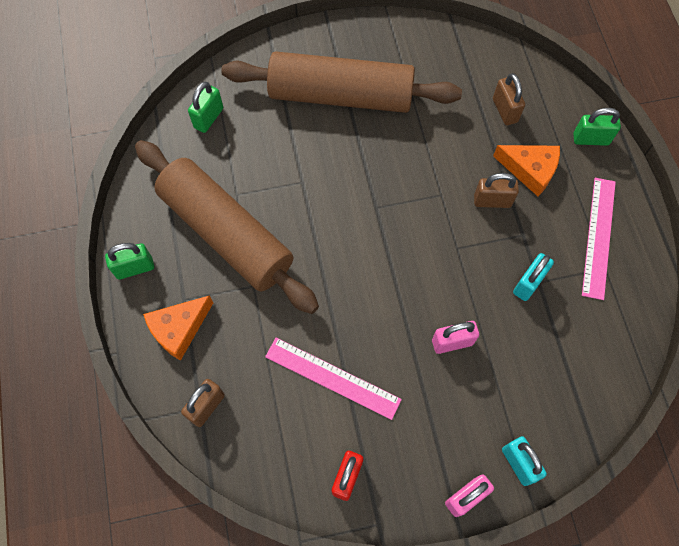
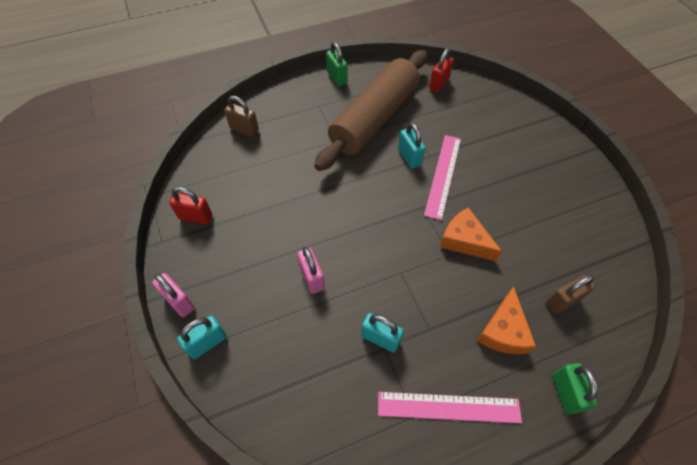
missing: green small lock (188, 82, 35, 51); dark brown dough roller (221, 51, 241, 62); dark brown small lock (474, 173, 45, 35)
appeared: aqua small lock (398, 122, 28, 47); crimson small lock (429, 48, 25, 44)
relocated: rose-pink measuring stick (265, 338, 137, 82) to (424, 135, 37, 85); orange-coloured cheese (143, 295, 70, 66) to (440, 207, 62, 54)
--------------------
> [TASK TO CARRY OUT] Reproduce the listing word for word and omit its pictures.

> [ANSWER TO THIS PROBLEM]
missing: green small lock (188, 82, 35, 51); dark brown dough roller (221, 51, 241, 62); dark brown small lock (474, 173, 45, 35)
appeared: aqua small lock (398, 122, 28, 47); crimson small lock (429, 48, 25, 44)
relocated: rose-pink measuring stick (265, 338, 137, 82) to (424, 135, 37, 85); orange-coloured cheese (143, 295, 70, 66) to (440, 207, 62, 54)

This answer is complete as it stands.